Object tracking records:
>>>

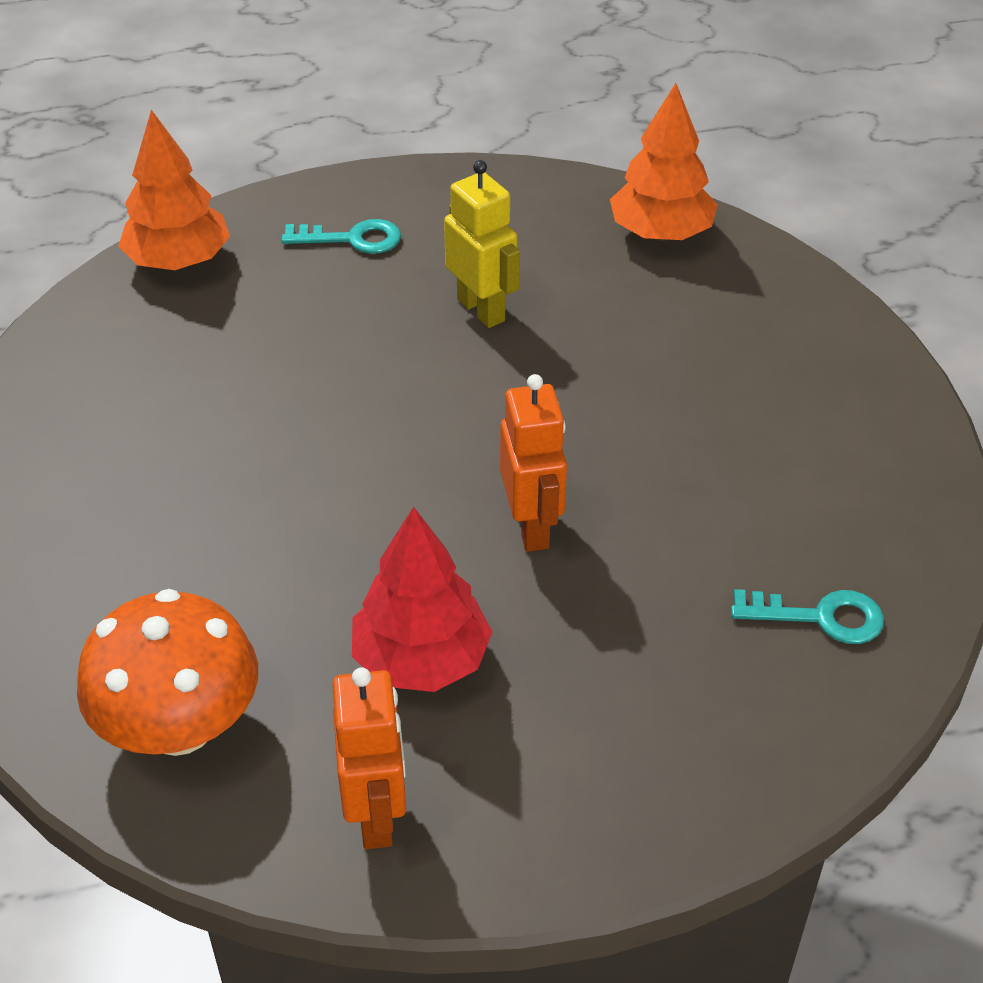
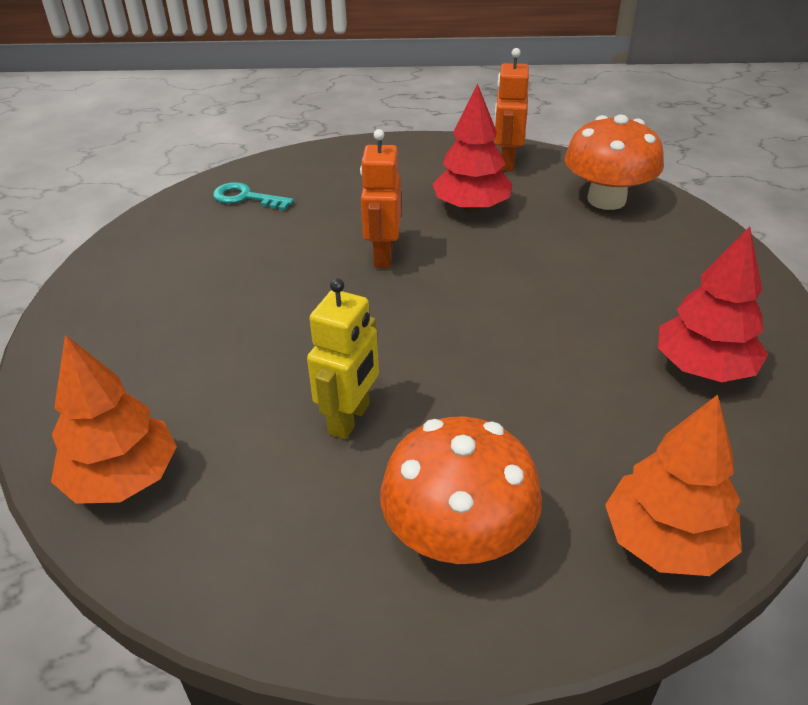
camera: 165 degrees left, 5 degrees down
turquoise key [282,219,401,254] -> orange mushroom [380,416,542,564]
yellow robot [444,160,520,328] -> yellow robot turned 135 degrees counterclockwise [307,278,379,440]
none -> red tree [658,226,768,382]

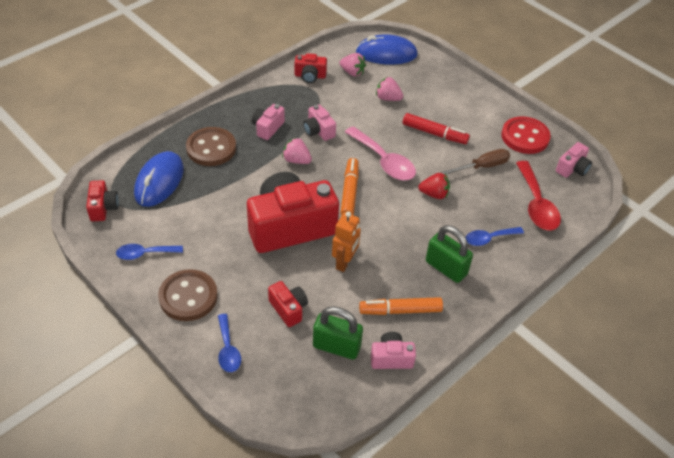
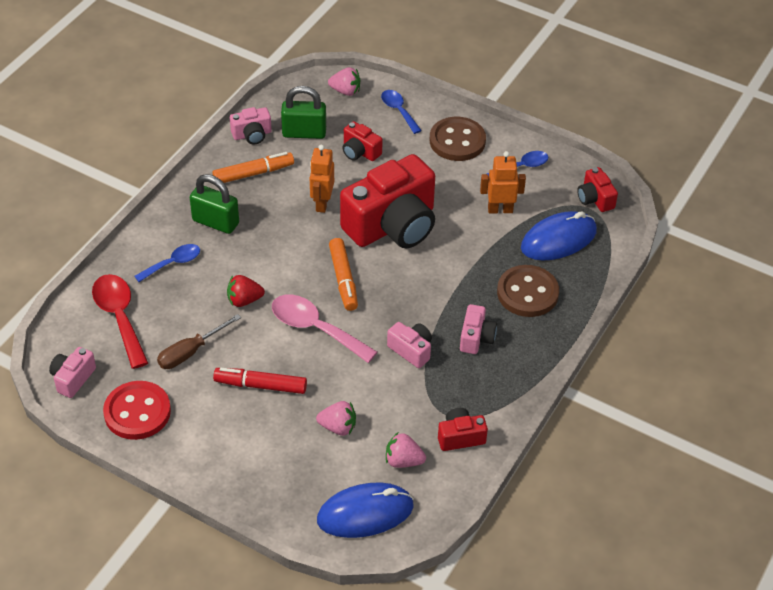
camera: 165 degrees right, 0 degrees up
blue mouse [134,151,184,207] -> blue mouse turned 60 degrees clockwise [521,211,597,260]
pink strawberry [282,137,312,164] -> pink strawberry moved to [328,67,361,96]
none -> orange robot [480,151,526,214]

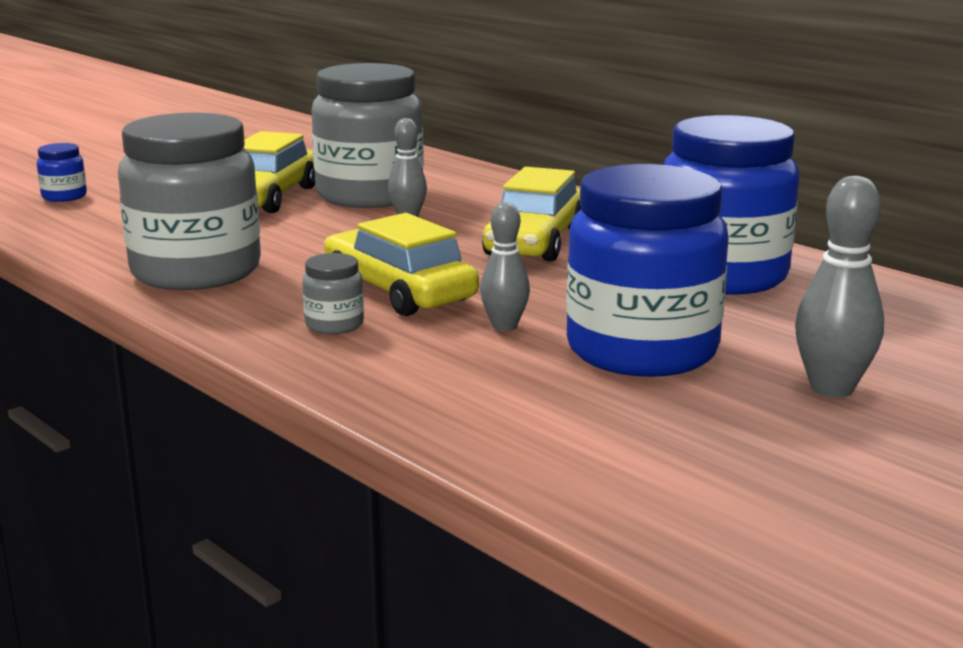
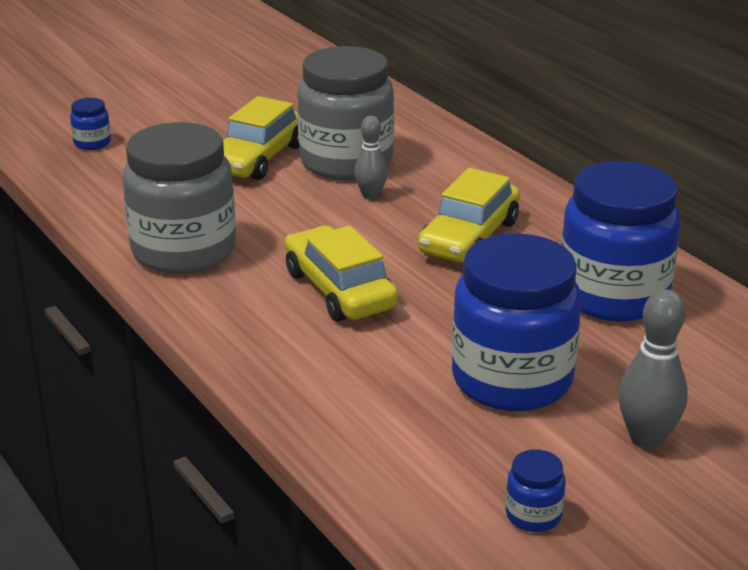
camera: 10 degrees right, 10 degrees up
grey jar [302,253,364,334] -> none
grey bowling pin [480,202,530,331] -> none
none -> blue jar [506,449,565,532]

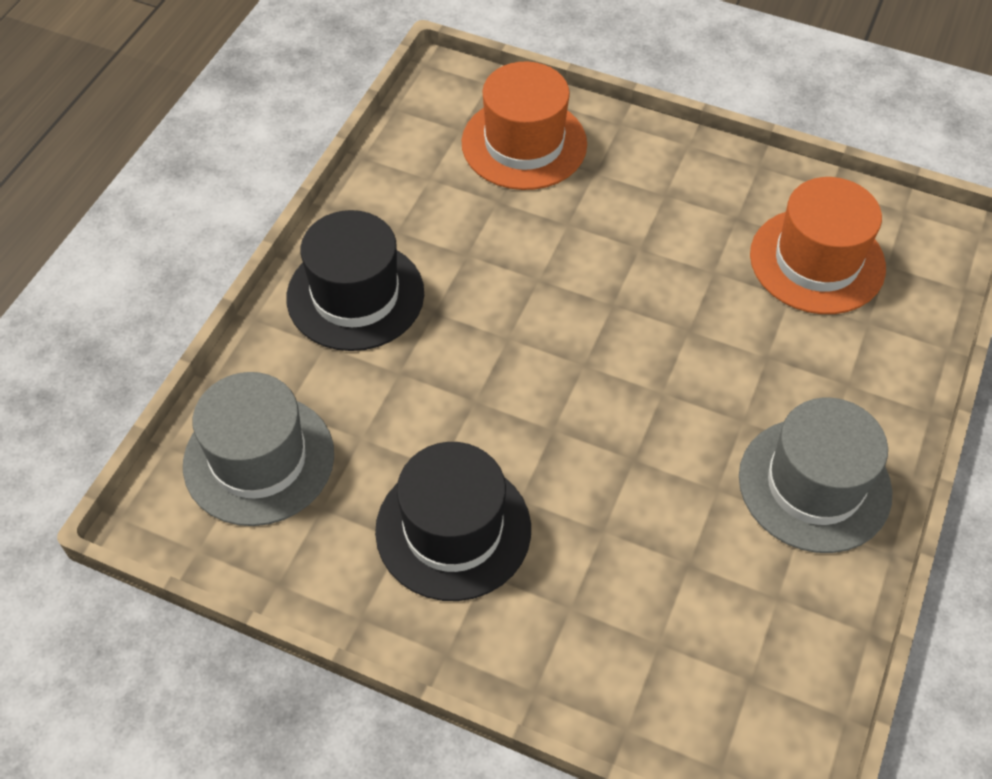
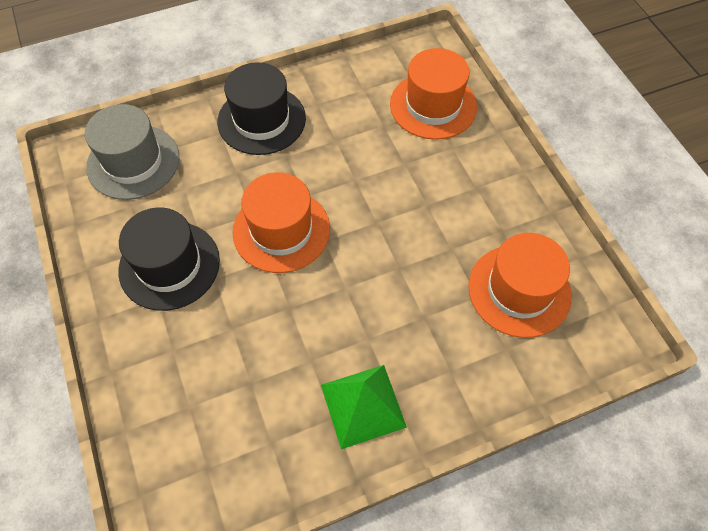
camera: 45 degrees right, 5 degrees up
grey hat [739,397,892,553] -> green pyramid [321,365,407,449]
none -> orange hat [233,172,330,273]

<<<

__The problem__
The reply has to reproduce every line above verbatim and contain no pictures.

__Answer to this task__
camera: 165 degrees left, 5 degrees down
turquoise key [282,219,401,254] -> orange mushroom [380,416,542,564]
yellow robot [444,160,520,328] -> yellow robot turned 135 degrees counterclockwise [307,278,379,440]
none -> red tree [658,226,768,382]

camera: 165 degrees right, 0 degrees up
blue mouse [134,151,184,207] -> blue mouse turned 60 degrees clockwise [521,211,597,260]
pink strawberry [282,137,312,164] -> pink strawberry moved to [328,67,361,96]
none -> orange robot [480,151,526,214]

camera: 10 degrees right, 10 degrees up
grey jar [302,253,364,334] -> none
grey bowling pin [480,202,530,331] -> none
none -> blue jar [506,449,565,532]

camera: 45 degrees right, 5 degrees up
grey hat [739,397,892,553] -> green pyramid [321,365,407,449]
none -> orange hat [233,172,330,273]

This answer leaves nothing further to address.